What the exercise asks: For this exercise, copy each line of the records that contains the word "none".

Material provided:
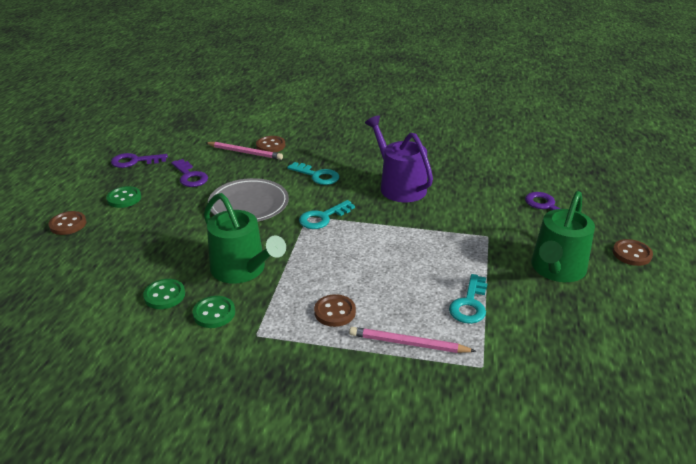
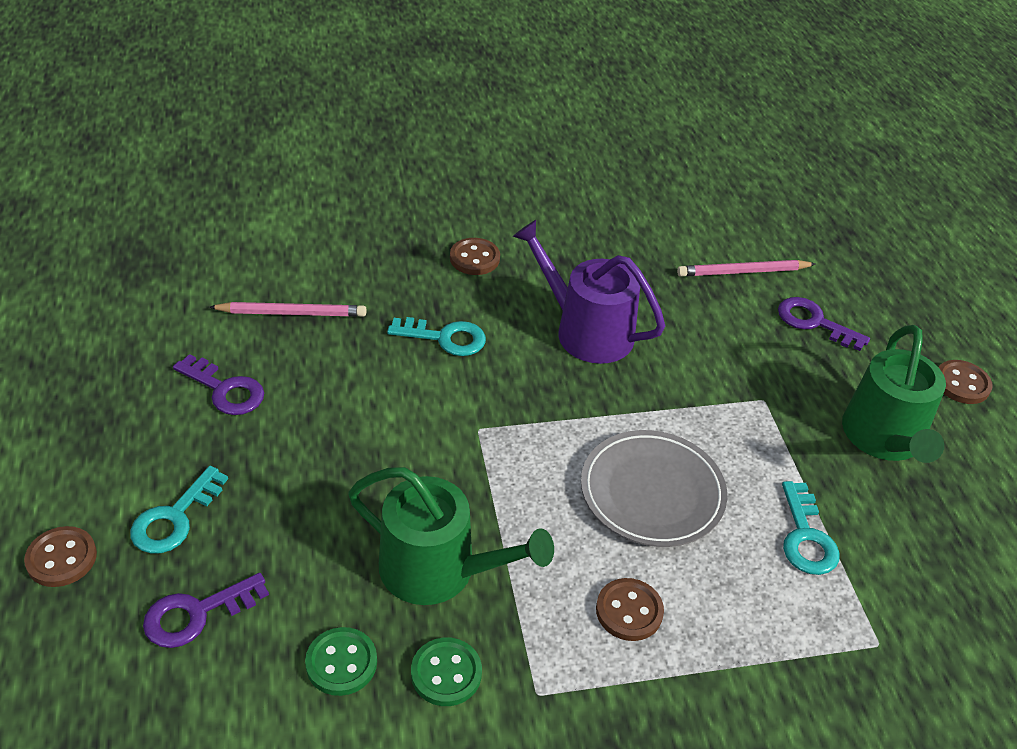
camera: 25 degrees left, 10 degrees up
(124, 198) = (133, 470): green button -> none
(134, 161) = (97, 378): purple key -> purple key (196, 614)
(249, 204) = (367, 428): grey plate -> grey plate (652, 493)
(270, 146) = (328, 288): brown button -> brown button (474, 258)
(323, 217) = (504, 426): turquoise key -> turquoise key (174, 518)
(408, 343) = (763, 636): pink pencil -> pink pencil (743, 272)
---
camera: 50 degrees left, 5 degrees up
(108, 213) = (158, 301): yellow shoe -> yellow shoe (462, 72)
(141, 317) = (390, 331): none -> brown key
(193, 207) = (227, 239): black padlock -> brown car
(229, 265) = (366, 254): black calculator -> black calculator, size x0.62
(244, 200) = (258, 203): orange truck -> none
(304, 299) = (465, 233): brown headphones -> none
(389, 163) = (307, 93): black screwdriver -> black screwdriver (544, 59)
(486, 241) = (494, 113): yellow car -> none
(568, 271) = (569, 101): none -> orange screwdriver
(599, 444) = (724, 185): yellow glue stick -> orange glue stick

Output of the exercise:
(124, 198) = (133, 470): green button -> none
(141, 317) = (390, 331): none -> brown key
(244, 200) = (258, 203): orange truck -> none
(304, 299) = (465, 233): brown headphones -> none
(486, 241) = (494, 113): yellow car -> none
(568, 271) = (569, 101): none -> orange screwdriver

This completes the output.